## Objective
Please identify every line in the records below that contains the string "road" and copy each one. Case counts.

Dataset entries
§ §
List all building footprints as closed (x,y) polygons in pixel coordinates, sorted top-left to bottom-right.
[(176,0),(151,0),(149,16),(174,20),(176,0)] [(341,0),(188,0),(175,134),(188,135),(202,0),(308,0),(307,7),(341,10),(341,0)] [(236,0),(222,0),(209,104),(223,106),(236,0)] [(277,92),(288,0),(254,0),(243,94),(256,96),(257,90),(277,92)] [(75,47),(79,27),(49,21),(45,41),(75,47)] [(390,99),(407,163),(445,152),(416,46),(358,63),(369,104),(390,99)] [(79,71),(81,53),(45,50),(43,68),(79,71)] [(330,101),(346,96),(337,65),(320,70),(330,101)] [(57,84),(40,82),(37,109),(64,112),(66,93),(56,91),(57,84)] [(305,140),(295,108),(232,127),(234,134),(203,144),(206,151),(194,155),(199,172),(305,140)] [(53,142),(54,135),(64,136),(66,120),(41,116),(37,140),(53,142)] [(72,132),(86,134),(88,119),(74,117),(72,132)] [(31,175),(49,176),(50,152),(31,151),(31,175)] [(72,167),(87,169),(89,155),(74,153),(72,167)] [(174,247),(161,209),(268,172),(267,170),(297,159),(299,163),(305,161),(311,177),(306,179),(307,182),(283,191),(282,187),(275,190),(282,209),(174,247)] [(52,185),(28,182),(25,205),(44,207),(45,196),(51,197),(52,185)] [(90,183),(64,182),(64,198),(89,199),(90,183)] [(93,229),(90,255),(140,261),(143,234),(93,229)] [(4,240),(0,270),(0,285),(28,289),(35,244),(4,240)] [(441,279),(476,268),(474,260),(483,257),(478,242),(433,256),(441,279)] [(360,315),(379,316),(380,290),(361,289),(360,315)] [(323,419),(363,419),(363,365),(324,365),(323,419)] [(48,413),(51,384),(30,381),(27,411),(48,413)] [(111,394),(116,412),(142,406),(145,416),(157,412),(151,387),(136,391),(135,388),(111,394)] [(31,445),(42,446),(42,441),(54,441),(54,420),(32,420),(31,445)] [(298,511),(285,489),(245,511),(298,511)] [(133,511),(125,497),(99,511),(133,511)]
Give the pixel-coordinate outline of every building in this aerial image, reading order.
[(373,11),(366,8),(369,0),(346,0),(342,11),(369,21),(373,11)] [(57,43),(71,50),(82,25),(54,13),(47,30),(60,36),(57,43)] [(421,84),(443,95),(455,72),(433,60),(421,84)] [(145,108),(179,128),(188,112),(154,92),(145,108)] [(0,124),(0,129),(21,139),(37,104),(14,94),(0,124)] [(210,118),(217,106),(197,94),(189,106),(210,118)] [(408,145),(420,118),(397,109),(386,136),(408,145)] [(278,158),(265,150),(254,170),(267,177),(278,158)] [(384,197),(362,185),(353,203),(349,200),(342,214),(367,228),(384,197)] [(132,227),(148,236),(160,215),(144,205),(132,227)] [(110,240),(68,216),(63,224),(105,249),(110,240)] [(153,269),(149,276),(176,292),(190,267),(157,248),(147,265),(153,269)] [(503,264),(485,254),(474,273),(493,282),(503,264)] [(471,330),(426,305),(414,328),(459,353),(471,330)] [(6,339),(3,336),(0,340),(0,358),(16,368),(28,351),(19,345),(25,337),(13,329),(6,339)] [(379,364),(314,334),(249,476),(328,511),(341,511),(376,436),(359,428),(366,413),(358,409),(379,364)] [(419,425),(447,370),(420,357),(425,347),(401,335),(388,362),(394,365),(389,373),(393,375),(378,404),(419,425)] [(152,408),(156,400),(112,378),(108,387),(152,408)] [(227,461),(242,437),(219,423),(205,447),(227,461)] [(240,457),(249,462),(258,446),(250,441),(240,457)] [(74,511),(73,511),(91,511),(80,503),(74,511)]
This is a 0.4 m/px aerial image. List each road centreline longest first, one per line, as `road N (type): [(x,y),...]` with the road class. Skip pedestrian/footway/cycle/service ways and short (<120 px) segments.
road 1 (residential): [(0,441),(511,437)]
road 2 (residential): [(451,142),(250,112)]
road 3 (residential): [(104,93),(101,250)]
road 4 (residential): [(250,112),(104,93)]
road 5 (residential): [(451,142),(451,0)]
§ §
## Answer in full
This is a 0.4 m/px aerial image. List each road centreline longest first, one per line, as `road N (type): [(x,y),...]` with the road class. Skip pedestrian/footway/cycle/service ways and short (<120 px) segments.
road 1 (residential): [(0,441),(511,437)]
road 2 (residential): [(451,142),(250,112)]
road 3 (residential): [(104,93),(101,250)]
road 4 (residential): [(250,112),(104,93)]
road 5 (residential): [(451,142),(451,0)]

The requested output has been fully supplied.